### [Work item]
Lines outside the range are not wanted. Give again exactly the lines between the line holding "brown house: 3 -> 2" and the line holding "turquoise donut: 0 -> 1", inclusive, from the listing below.

### [Given records]
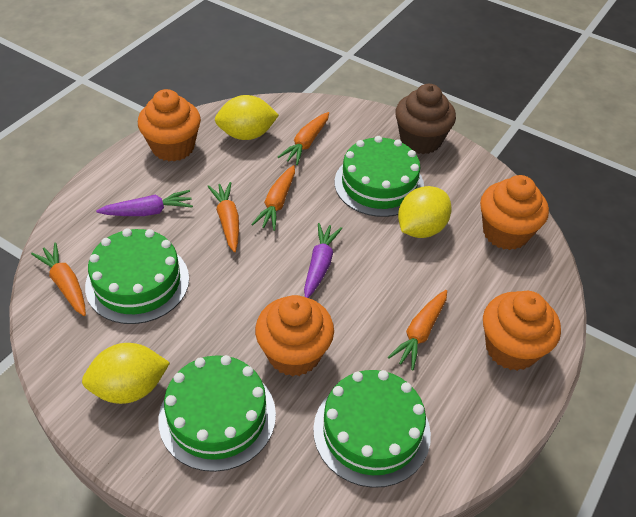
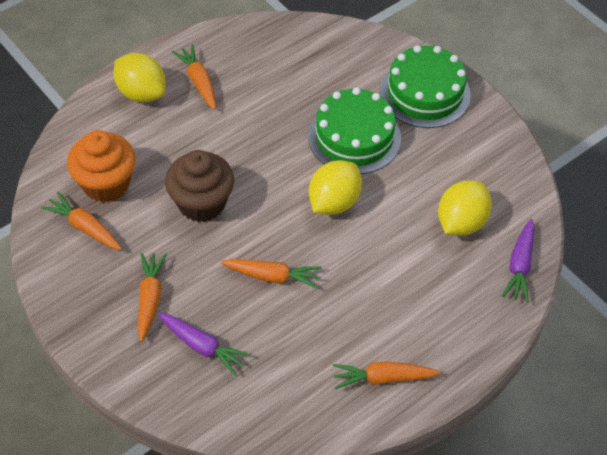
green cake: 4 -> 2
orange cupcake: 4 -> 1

==

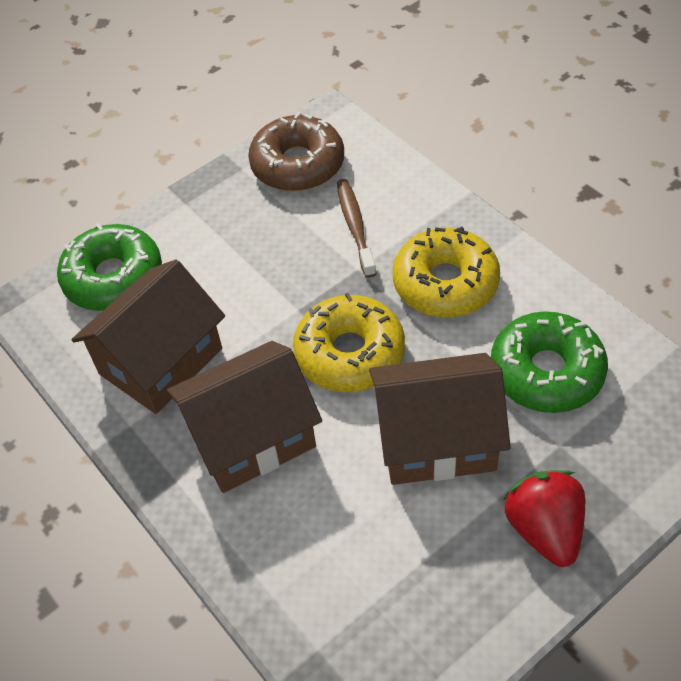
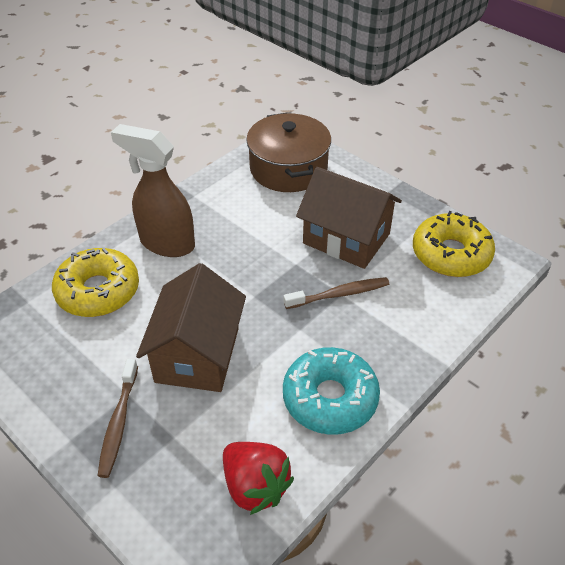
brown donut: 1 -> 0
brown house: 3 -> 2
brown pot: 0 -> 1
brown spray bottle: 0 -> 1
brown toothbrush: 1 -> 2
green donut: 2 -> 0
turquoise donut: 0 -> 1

--

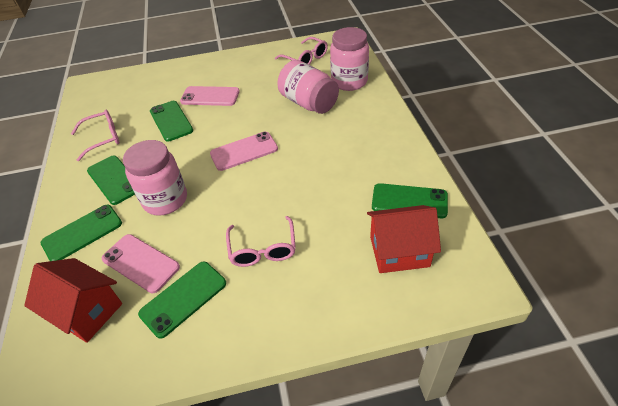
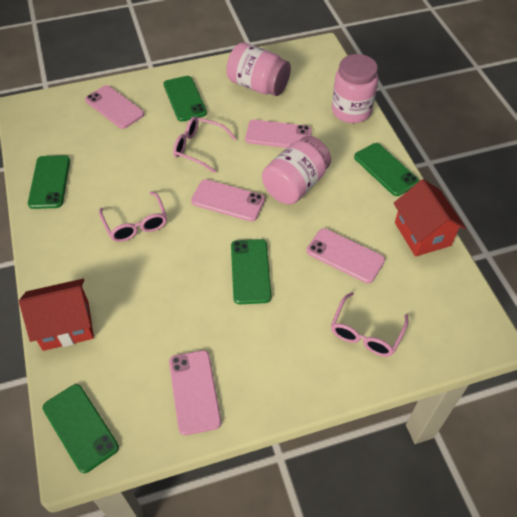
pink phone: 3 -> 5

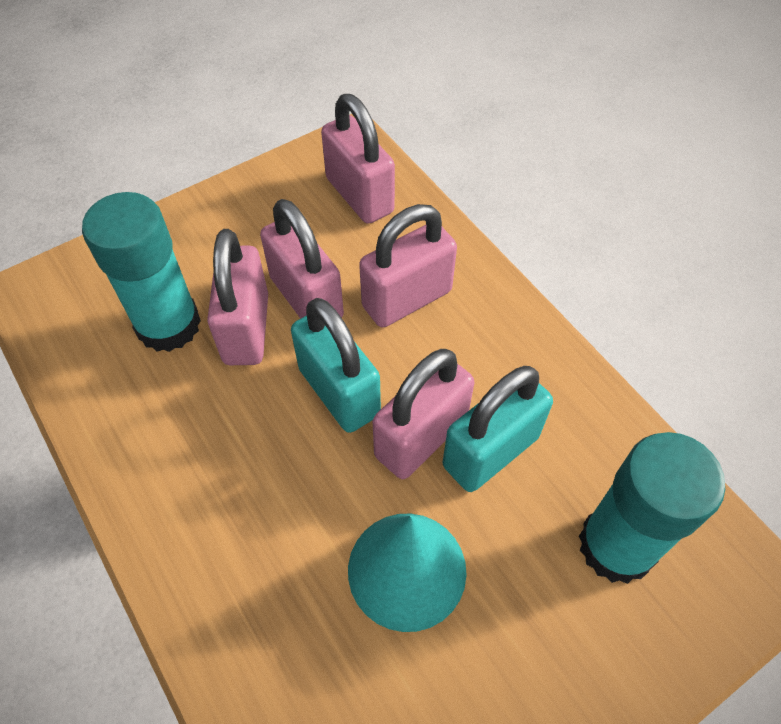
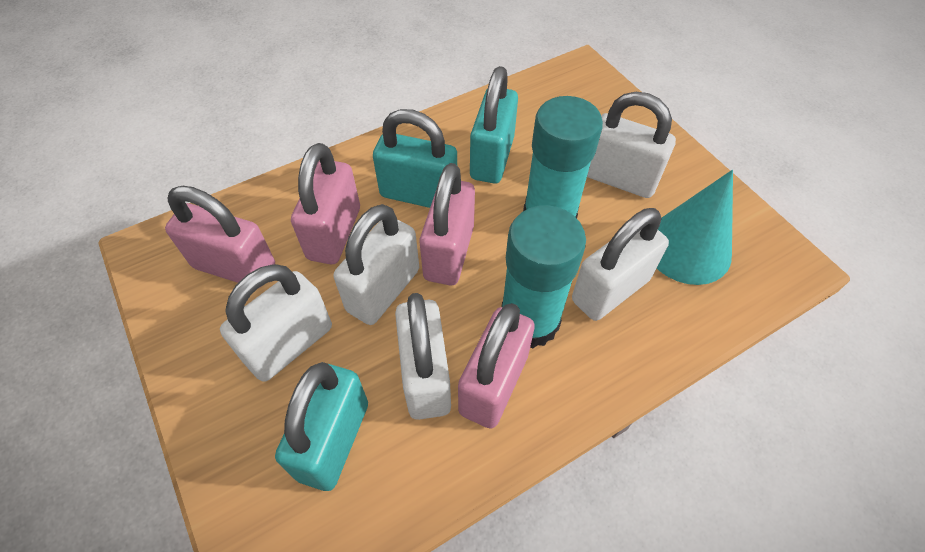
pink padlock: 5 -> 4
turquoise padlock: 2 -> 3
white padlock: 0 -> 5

### [Finished exercise]
brown house: 3 -> 2
brown pot: 0 -> 1
brown spray bottle: 0 -> 1
brown toothbrush: 1 -> 2
green donut: 2 -> 0
turquoise donut: 0 -> 1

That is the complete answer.